Stored records:
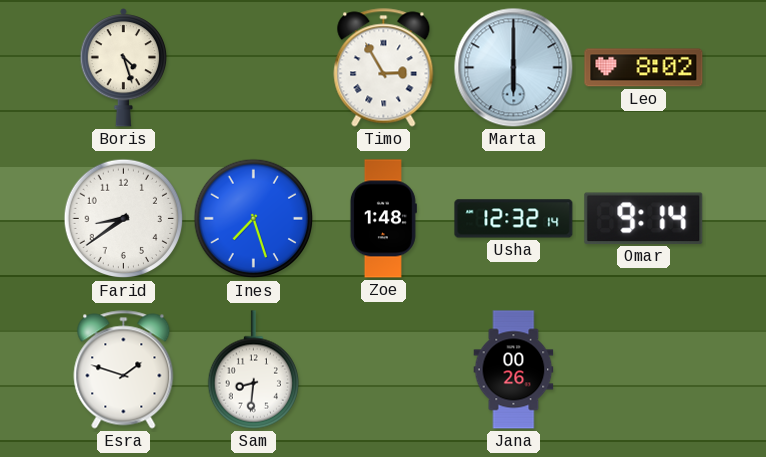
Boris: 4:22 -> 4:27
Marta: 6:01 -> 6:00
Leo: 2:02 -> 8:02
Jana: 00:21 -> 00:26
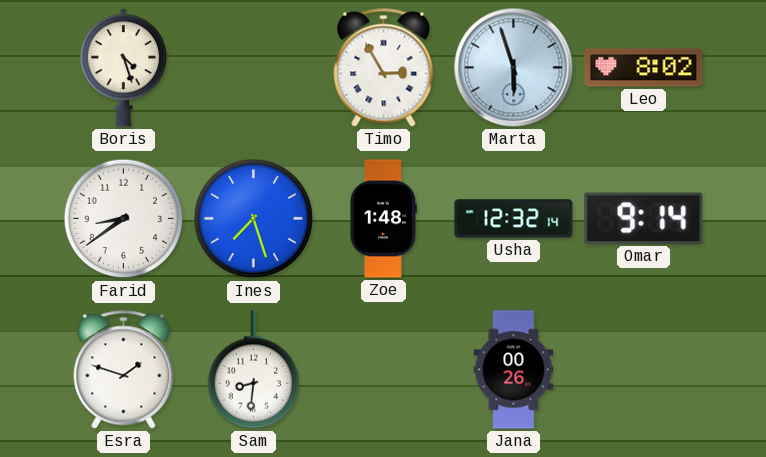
Marta: 6:00 -> 5:57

■ TASK GOAL
Change "Marta" to "Greta" throughout the items above, keeping everything else the same. Leave the pictures out of your answer.

■ EXERCISE OUTPUT
Boris: 4:22 -> 4:27
Greta: 6:01 -> 6:00
Leo: 2:02 -> 8:02
Jana: 00:21 -> 00:26
Greta: 6:00 -> 5:57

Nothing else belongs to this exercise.